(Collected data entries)
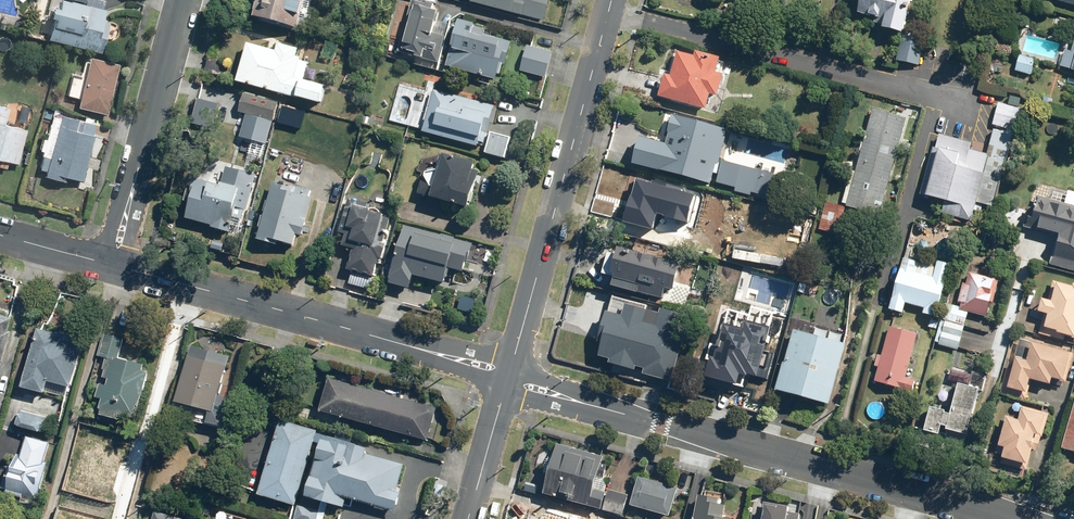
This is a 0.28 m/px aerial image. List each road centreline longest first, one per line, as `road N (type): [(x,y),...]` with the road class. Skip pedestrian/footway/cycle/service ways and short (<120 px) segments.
road 1 (residential): [(1025,518),(509,377)]
road 2 (residential): [(110,264),(509,377)]
road 3 (tertiary): [(509,377),(610,0)]
road 4 (residential): [(184,0),(110,264)]
road 5 (tertiary): [(470,518),(509,377)]

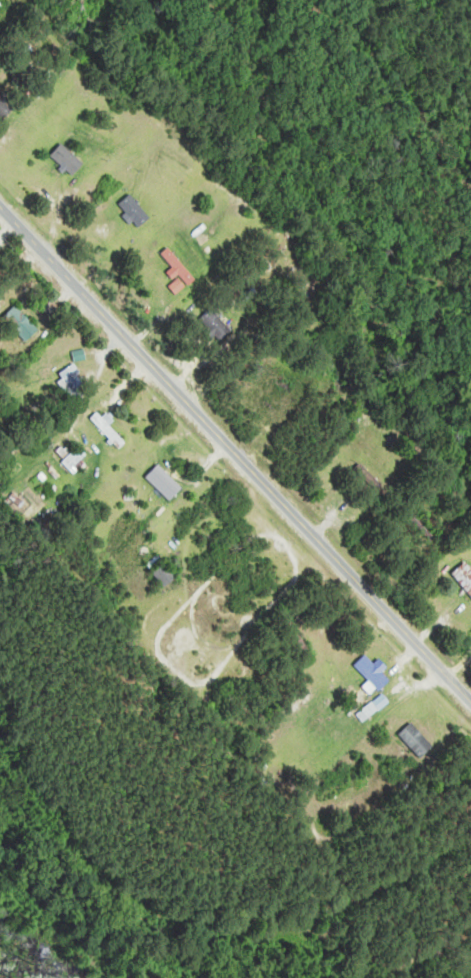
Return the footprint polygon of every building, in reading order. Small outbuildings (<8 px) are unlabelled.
[(0,97),(0,120),(1,122),(13,109),(0,97)] [(83,164),(61,145),(50,158),(72,178),(83,164)] [(149,218),(129,195),(117,206),(137,229),(149,218)] [(179,274),(187,286),(193,281),(169,248),(161,253),(173,269),(168,273),(172,279),(179,274)] [(39,330),(14,305),(2,318),(26,343),(39,330)] [(220,340),(231,329),(211,309),(200,320),(220,340)] [(86,388),(75,365),(57,373),(67,396),(86,388)] [(110,422),(99,410),(89,420),(118,450),(126,442),(108,425),(110,422)] [(61,462),(72,473),(84,462),(73,450),(61,462)] [(182,488),(158,464),(145,477),(169,500),(182,488)] [(164,587),(176,577),(159,555),(146,564),(164,587)] [(470,597),(470,573),(464,564),(451,575),(470,597)] [(354,665),(379,690),(389,681),(381,672),(387,666),(380,658),(374,664),(365,655),(354,665)] [(357,714),(362,721),(378,710),(372,703),(357,714)] [(421,758),(434,745),(410,723),(398,735),(421,758)]
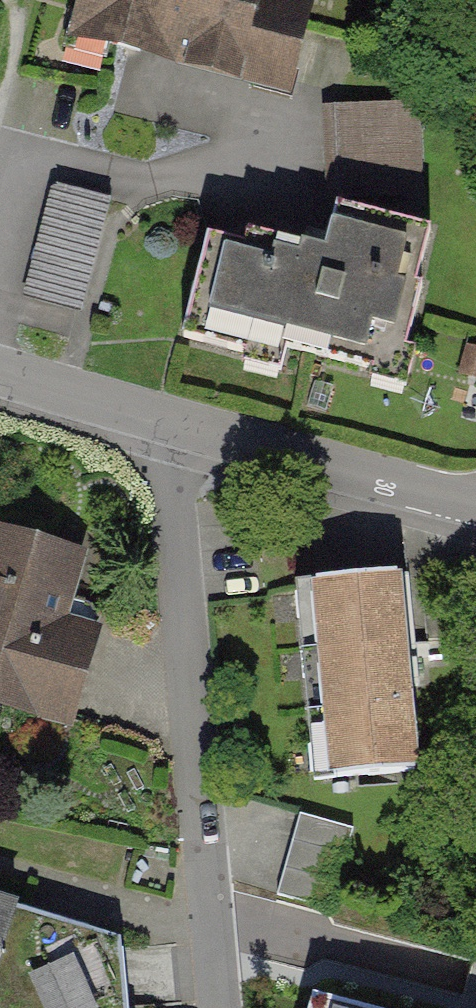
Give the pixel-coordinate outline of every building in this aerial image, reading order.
[(186,77),(205,0),(82,0),(69,49),(186,77)] [(303,106),(329,0),(205,0),(186,77),(303,106)] [(433,187),(424,94),(333,103),(342,196),(433,187)] [(123,197),(58,179),(27,292),(91,310),(123,197)] [(214,333),(412,377),(445,233),(343,210),(333,257),(237,235),(214,333)] [(27,719),(74,548),(0,528),(0,712),(27,719)] [(400,549),(307,557),(323,749),(417,741),(400,549)] [(338,894),(348,819),(298,813),(288,888),(338,894)] [(0,898),(0,1007),(17,1007),(120,939),(0,898)] [(120,939),(17,1007),(127,1007),(120,939)] [(310,993),(306,1007),(363,1007),(310,993)]
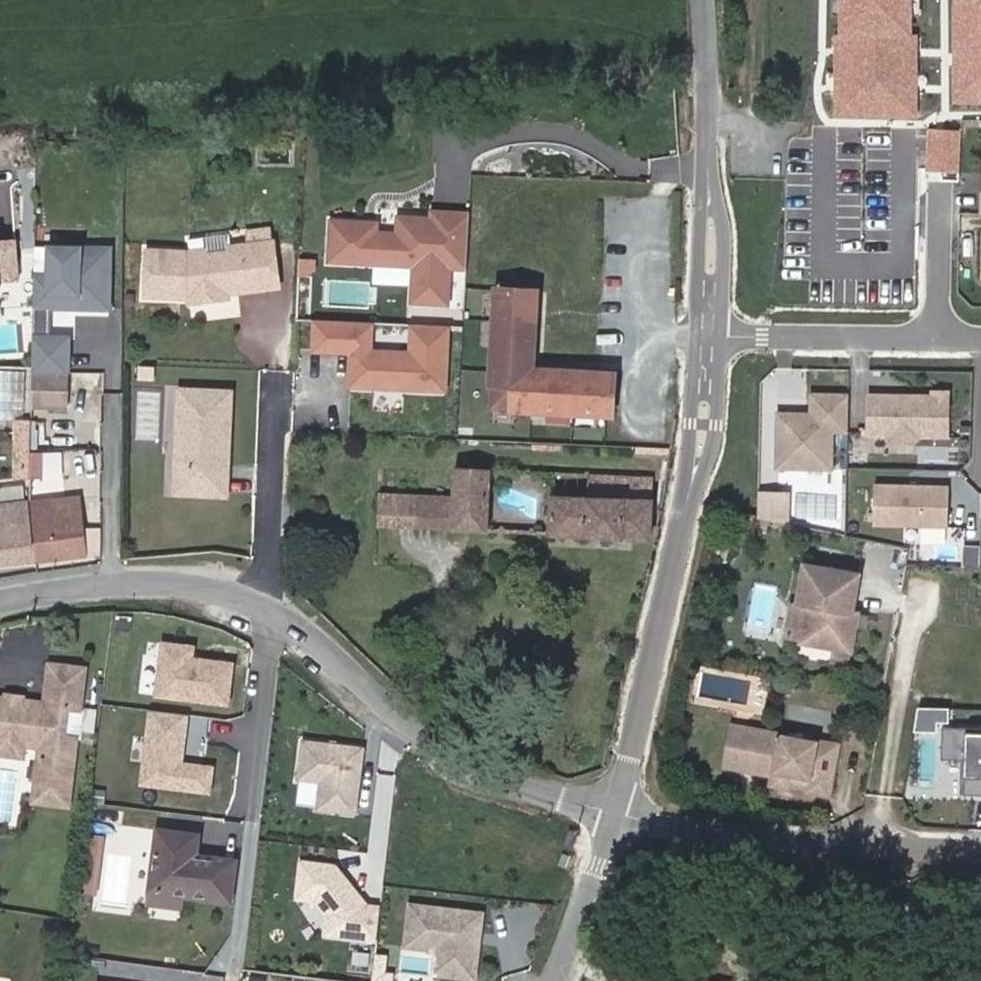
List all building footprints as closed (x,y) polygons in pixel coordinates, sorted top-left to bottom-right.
[(834,115),(919,116),(920,29),(914,29),(914,0),(835,0),(834,115)] [(952,97),(980,98),(980,0),(954,0),(952,97)] [(926,168),(961,170),(964,127),(929,125),(926,168)] [(461,265),(463,211),(426,209),(425,217),(392,215),(391,232),(369,232),(352,231),(352,222),(325,221),(324,260),(409,263),(407,299),(442,301),(443,264),(461,265)] [(370,222),(352,222),(352,231),(369,232),(370,222)] [(141,254),(137,299),(180,302),(181,307),(220,301),(219,296),(218,291),(227,290),(227,295),(269,289),(260,232),(236,235),(238,247),(221,250),(219,237),(178,244),(180,256),(177,257),(141,254)] [(10,240),(0,240),(0,280),(12,279),(10,240)] [(29,371),(64,371),(65,336),(45,336),(46,306),(76,306),(76,301),(83,301),(82,306),(105,307),(105,247),(45,246),(45,275),(30,274),(29,371)] [(980,296),(980,246),(974,246),(972,296),(980,296)] [(533,290),(496,288),(490,381),(513,383),(511,406),(608,412),(610,375),(528,370),(533,290)] [(53,306),(52,328),(73,329),(74,308),(53,306)] [(312,315),(311,350),(348,352),(347,386),(451,390),(454,322),(409,320),(408,345),(374,343),(375,318),(312,315)] [(64,371),(29,371),(28,406),(64,406),(64,371)] [(137,387),(152,388),(153,373),(137,372),(137,387)] [(513,383),(490,381),(489,405),(511,406),(513,383)] [(224,500),(228,398),(179,396),(177,426),(183,426),(181,465),(175,474),(174,498),(224,500)] [(857,411),(856,452),(878,453),(884,459),(901,460),(907,453),(936,454),(937,409),(921,408),(920,413),(899,412),(899,417),(893,417),(893,412),(857,411)] [(821,448),(836,448),(837,411),(800,410),(799,430),(766,429),(765,484),(820,486),(821,448)] [(29,475),(27,415),(15,416),(16,476),(29,475)] [(449,463),(449,492),(447,524),(484,526),(486,464),(449,463)] [(587,470),(586,492),(620,494),(620,471),(587,470)] [(647,472),(620,471),(620,494),(586,492),(547,492),(546,530),(646,534),(647,472)] [(0,486),(0,556),(31,554),(29,500),(29,483),(0,486)] [(790,514),(790,488),(760,488),(760,513),(790,514)] [(393,522),(447,524),(449,492),(394,490),(393,522)] [(79,494),(49,497),(51,553),(80,551),(80,527),(79,494)] [(51,553),(49,497),(29,500),(31,554),(51,553)] [(938,505),(863,503),(862,543),(937,545),(938,505)] [(80,527),(80,551),(96,550),(97,526),(80,527)] [(966,543),(966,564),(980,564),(980,543),(966,543)] [(793,660),(841,670),(848,630),(842,629),(848,593),(796,584),(790,618),(789,621),(799,622),(793,660)] [(196,653),(197,640),(159,637),(155,696),(233,702),(237,657),(196,653)] [(46,656),(41,686),(60,690),(64,657),(46,656)] [(80,658),(64,657),(60,690),(60,699),(63,699),(76,700),(80,658)] [(31,793),(50,795),(60,699),(60,690),(41,686),(41,694),(22,692),(17,731),(43,733),(39,768),(33,767),(31,793)] [(17,731),(22,692),(0,690),(0,729),(17,731)] [(61,728),(63,699),(60,699),(50,795),(66,797),(72,729),(61,728)] [(918,703),(917,727),(943,728),(944,704),(918,703)] [(147,707),(141,784),(213,789),(215,760),(188,758),(191,710),(147,707)] [(16,737),(17,731),(0,729),(0,746),(15,748),(16,737)] [(43,733),(17,731),(16,737),(21,737),(37,739),(33,767),(39,768),(43,733)] [(939,738),(939,770),(962,770),(961,805),(980,806),(980,739),(939,738)] [(320,807),(358,811),(364,746),(304,740),(300,777),(323,780),(320,807)] [(727,745),(719,784),(737,788),(745,748),(727,745)] [(819,811),(828,764),(745,748),(737,788),(767,794),(767,790),(782,793),(781,795),(800,800),(799,807),(819,811)] [(767,794),(765,801),(780,804),(781,795),(782,793),(767,790),(767,794)] [(158,827),(152,890),(179,892),(232,897),(237,857),(185,852),(186,829),(158,827)] [(88,834),(82,890),(95,890),(101,835),(88,834)] [(339,867),(307,863),(304,897),(321,899),(333,914),(331,931),(381,936),(384,906),(368,904),(339,867)] [(179,892),(152,890),(150,907),(160,907),(178,908),(179,892)] [(487,908),(414,901),(410,942),(442,945),(450,955),(449,970),(481,973),(487,908)] [(450,955),(442,945),(439,969),(449,970),(450,955)] [(380,947),(378,967),(390,969),(392,948),(380,947)] [(378,967),(377,977),(396,979),(398,969),(390,969),(378,967)]
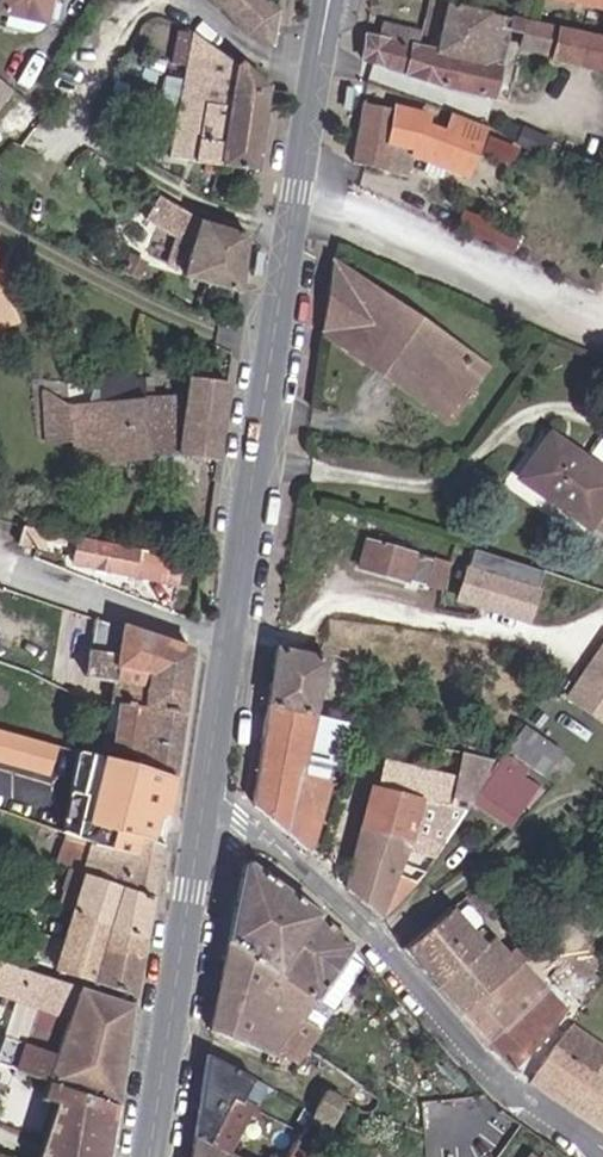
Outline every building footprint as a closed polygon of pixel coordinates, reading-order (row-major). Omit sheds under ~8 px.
[(0,4),(0,18),(40,26),(45,0),(1,0),(0,4)] [(40,26),(48,28),(53,0),(45,0),(40,26)] [(276,9),(261,0),(211,0),(248,39),(270,47),(276,9)] [(366,37),(363,58),(448,87),(490,96),(505,27),(525,32),(521,47),(550,53),(549,57),(602,69),(602,38),(509,18),(508,20),(488,15),(488,13),(449,5),(438,52),(366,37)] [(253,172),(265,89),(237,63),(232,67),(186,35),(168,159),(253,172)] [(0,83),(0,106),(11,92),(0,83)] [(394,114),(363,106),(353,161),(403,174),(411,155),(466,174),(478,144),(425,123),(427,116),(396,108),(394,114)] [(486,138),(480,152),(511,165),(517,150),(486,138)] [(180,278),(236,293),(244,236),(194,221),(154,198),(140,223),(172,242),(165,267),(182,273),(180,278)] [(519,233),(464,210),(457,226),(512,251),(519,233)] [(325,309),(322,331),(450,418),(477,377),(458,364),(466,353),(334,263),(325,309)] [(0,289),(0,327),(13,322),(0,289)] [(176,457),(213,462),(224,384),(185,380),(182,396),(135,402),(132,376),(109,377),(111,396),(103,396),(86,423),(39,392),(46,449),(69,447),(71,467),(176,457)] [(520,477),(588,525),(591,521),(602,529),(602,471),(550,435),(520,477)] [(40,550),(42,533),(19,529),(16,546),(40,550)] [(377,544),(366,541),(359,567),(441,590),(448,563),(385,546),(387,538),(379,535),(377,544)] [(76,543),(72,564),(152,580),(156,558),(76,543)] [(543,572),(474,549),(458,598),(527,620),(543,572)] [(145,636),(95,618),(87,675),(114,680),(147,685),(147,680),(187,686),(192,652),(145,636)] [(275,647),(267,705),(312,717),(326,659),(275,647)] [(114,680),(112,702),(119,703),(184,712),(187,686),(147,680),(147,685),(114,680)] [(568,698),(548,727),(592,757),(602,740),(602,721),(568,698)] [(137,765),(173,774),(184,712),(119,703),(113,751),(140,755),(137,765)] [(252,802),(306,848),(312,847),(331,779),(322,775),(334,722),(312,717),(267,705),(258,758),(252,802)] [(501,753),(495,762),(471,800),(509,827),(536,787),(520,775),(526,768),(544,776),(560,753),(524,728),(505,754),(501,753)] [(139,841),(161,846),(173,774),(137,765),(88,753),(78,796),(81,797),(76,820),(66,818),(62,833),(94,845),(133,855),(139,841)] [(346,888),(381,918),(424,872),(400,864),(407,849),(434,856),(471,800),(495,762),(464,754),(457,781),(386,765),(381,788),(373,787),(346,888)] [(94,845),(86,874),(152,896),(161,846),(139,841),(133,855),(94,845)] [(245,863),(228,942),(277,974),(264,993),(299,1018),(313,997),(315,998),(352,946),(317,916),(319,912),(249,863),(245,863)] [(58,969),(134,993),(152,896),(86,874),(58,969)] [(453,1006),(461,1013),(490,988),(527,956),(533,950),(523,939),(506,954),(493,940),(485,948),(451,908),(405,947),(453,1006)] [(527,956),(550,979),(566,962),(544,940),(533,950),(527,956)] [(277,974),(228,942),(220,982),(210,1029),(274,1054),(277,1049),(296,1061),(316,1030),(299,1018),(264,993),(277,974)] [(461,1013),(512,1067),(573,1002),(550,979),(527,956),(490,988),(461,1013)] [(124,1059),(132,1004),(1,963),(0,965),(0,995),(41,1009),(35,1025),(124,1059)] [(124,1059),(35,1025),(27,1048),(4,1039),(0,1050),(0,1063),(116,1104),(124,1059)] [(602,1066),(602,1048),(570,1025),(532,1080),(573,1108),(602,1066)] [(193,1137),(207,1143),(230,1101),(253,1113),(268,1086),(205,1054),(193,1137)] [(602,1127),(602,1066),(573,1108),(602,1127)] [(116,1104),(48,1081),(39,1104),(55,1110),(46,1139),(100,1156),(108,1156),(116,1104)] [(337,1121),(348,1099),(327,1088),(316,1109),(337,1121)] [(207,1143),(230,1154),(253,1113),(230,1101),(207,1143)] [(332,1131),(337,1121),(316,1109),(309,1120),(332,1131)] [(230,1154),(207,1143),(193,1137),(190,1156),(237,1156),(230,1154)] [(46,1139),(40,1156),(100,1156),(46,1139)]
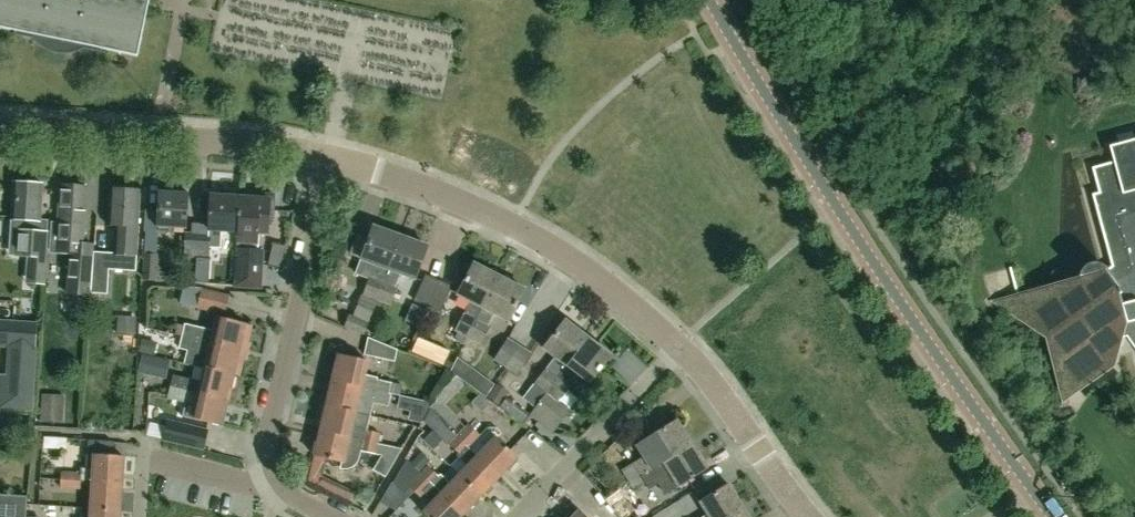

*INSTRUCTIONS FOR THE TASK*.
All lines that contain the word "residential" must be copied from the records above.

*EXPECTED ANSWER*.
road 1 (residential): [(1025,518),(509,377)]
road 2 (residential): [(110,264),(509,377)]
road 4 (residential): [(184,0),(110,264)]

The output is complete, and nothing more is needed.